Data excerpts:
+ + +

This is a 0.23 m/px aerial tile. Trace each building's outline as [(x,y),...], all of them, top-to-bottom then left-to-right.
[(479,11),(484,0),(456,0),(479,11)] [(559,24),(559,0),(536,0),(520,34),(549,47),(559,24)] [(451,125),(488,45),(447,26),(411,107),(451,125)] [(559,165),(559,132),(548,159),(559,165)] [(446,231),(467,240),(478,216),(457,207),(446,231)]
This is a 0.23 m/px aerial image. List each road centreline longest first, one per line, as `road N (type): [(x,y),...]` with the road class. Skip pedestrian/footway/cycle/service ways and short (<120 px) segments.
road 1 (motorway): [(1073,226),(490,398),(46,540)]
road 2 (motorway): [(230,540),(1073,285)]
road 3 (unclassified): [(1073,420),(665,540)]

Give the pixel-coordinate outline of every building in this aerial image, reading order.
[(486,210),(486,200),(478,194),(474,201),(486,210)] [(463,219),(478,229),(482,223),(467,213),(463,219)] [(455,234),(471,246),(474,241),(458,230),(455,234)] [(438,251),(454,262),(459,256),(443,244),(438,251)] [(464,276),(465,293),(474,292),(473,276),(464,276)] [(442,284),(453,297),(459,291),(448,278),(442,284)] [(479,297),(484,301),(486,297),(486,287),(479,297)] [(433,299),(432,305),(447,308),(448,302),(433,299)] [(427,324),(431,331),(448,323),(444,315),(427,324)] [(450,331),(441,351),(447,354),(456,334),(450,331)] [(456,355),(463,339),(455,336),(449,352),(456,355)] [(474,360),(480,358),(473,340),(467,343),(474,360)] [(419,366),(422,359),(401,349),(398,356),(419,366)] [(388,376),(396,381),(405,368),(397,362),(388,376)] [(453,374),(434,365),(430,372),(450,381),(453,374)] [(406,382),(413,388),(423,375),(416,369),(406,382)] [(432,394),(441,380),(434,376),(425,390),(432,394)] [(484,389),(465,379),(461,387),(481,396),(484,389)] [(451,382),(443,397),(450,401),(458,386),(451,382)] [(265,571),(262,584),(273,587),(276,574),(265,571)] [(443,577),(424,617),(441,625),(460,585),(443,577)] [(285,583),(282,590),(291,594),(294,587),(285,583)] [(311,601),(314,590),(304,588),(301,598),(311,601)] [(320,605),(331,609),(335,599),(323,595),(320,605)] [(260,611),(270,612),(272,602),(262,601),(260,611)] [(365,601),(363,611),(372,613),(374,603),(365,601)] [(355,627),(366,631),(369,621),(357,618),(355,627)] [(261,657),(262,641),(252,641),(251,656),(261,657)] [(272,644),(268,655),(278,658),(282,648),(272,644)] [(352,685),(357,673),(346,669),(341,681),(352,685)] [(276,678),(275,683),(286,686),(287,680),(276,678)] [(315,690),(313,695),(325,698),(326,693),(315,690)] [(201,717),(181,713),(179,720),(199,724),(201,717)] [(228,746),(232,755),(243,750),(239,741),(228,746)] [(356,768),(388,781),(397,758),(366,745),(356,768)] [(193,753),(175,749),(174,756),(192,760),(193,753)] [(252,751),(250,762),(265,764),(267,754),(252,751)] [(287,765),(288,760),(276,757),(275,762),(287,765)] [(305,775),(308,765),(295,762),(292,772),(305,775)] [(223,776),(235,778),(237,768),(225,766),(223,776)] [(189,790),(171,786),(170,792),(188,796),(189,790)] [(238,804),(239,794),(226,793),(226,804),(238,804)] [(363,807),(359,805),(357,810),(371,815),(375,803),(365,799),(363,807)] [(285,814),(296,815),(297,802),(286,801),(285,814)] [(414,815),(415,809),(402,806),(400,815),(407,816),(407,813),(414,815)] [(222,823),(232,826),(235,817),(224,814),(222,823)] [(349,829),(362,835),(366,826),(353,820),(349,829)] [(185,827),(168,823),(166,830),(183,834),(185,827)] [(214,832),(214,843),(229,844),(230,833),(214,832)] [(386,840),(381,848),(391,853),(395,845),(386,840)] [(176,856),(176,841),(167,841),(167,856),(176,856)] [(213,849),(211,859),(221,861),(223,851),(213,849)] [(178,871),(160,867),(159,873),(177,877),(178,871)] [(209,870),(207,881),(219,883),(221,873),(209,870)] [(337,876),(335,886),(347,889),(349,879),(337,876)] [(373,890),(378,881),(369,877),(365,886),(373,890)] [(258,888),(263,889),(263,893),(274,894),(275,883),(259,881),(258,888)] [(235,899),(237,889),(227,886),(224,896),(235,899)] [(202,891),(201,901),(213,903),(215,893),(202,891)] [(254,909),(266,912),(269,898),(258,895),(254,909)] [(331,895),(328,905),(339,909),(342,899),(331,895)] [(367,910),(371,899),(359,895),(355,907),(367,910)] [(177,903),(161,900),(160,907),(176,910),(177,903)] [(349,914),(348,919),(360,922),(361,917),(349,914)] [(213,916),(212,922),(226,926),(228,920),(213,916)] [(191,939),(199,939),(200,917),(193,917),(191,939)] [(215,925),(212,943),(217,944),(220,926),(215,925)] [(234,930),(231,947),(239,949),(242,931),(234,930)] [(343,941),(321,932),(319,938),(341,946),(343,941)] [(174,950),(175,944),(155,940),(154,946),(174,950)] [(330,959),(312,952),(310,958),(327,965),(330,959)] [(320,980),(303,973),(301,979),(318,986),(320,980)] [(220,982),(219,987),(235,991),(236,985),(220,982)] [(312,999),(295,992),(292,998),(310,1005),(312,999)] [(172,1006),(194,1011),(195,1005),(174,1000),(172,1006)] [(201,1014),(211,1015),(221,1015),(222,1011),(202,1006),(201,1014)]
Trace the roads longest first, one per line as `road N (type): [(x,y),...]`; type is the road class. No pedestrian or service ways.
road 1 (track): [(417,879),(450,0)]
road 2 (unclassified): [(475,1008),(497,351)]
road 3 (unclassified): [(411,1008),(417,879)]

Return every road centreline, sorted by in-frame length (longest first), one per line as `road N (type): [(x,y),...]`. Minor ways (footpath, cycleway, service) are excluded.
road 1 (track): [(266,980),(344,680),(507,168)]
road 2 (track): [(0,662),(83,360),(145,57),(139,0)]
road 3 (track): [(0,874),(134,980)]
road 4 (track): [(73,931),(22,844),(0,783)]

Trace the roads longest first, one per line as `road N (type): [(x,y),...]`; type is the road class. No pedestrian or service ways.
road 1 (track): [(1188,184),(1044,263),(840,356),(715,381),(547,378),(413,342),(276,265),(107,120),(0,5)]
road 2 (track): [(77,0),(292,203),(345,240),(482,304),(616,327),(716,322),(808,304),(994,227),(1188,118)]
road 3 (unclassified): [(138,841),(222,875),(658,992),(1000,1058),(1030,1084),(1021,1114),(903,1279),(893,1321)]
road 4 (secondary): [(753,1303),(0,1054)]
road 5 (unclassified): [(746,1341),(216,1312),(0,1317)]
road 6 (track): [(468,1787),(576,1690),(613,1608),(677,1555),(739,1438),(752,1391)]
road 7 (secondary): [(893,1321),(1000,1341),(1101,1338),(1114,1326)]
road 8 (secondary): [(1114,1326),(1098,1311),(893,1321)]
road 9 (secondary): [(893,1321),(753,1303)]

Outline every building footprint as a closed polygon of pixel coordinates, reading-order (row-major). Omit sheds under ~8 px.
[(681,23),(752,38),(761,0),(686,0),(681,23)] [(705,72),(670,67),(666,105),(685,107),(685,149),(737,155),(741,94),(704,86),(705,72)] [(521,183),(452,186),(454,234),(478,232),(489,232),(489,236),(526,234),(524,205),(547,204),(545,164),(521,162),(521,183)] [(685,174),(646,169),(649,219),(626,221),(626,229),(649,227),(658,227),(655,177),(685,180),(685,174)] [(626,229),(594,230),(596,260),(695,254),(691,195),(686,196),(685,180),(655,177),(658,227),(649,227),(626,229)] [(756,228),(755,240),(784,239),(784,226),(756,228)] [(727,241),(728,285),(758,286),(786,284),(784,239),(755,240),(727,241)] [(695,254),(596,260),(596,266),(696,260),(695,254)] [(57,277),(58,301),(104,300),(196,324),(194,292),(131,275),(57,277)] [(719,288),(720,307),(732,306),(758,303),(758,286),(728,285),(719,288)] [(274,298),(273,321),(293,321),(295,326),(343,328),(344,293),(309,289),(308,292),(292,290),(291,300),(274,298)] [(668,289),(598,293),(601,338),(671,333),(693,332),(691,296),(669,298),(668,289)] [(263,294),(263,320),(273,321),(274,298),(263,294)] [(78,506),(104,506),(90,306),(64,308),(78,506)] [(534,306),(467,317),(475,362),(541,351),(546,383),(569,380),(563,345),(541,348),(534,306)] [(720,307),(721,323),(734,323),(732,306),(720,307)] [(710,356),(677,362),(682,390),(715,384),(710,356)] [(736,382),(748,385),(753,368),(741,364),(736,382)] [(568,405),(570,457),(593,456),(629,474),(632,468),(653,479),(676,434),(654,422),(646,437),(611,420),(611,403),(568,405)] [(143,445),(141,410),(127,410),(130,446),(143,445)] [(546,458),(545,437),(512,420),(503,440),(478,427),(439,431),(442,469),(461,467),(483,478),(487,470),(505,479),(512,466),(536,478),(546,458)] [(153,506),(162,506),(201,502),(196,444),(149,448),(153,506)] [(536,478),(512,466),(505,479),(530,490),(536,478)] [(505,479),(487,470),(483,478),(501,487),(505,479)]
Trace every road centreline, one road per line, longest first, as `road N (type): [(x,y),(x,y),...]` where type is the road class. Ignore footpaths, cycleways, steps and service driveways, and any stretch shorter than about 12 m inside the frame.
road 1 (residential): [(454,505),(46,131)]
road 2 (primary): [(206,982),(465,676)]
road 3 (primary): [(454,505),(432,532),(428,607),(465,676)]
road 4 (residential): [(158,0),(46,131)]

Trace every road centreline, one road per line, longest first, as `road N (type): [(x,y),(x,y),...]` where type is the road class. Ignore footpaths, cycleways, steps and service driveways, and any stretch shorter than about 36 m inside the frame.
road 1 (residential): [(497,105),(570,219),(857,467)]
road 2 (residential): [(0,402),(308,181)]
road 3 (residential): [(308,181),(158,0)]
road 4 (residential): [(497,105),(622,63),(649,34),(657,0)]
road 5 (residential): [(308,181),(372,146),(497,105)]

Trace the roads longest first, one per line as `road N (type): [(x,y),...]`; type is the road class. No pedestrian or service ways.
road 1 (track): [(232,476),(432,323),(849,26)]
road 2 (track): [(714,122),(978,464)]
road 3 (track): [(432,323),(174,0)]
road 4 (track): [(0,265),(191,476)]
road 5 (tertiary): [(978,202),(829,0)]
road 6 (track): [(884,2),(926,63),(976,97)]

+ + +

= PROBLEM TO SOLVE =
Reproduce exactly the line that contains "36 m inside the frame." together with each line after it to the end of the entries; include no other lines.

= ANSWER FOR THIS EXERCISE =
Trace every road centreline, one road per line, longest first, as `road N (type): [(x,y),(x,y),...]` where type is the road class. Ignore footpaths, cycleways, steps and service driveways, and any stretch shorter than about 36 m inside the frame.
road 1 (residential): [(497,105),(570,219),(857,467)]
road 2 (residential): [(0,402),(308,181)]
road 3 (residential): [(308,181),(158,0)]
road 4 (residential): [(497,105),(622,63),(649,34),(657,0)]
road 5 (residential): [(308,181),(372,146),(497,105)]

Trace the roads longest first, one per line as `road N (type): [(x,y),...]`; type is the road class. No pedestrian or service ways.
road 1 (track): [(232,476),(432,323),(849,26)]
road 2 (track): [(714,122),(978,464)]
road 3 (track): [(432,323),(174,0)]
road 4 (track): [(0,265),(191,476)]
road 5 (tertiary): [(978,202),(829,0)]
road 6 (track): [(884,2),(926,63),(976,97)]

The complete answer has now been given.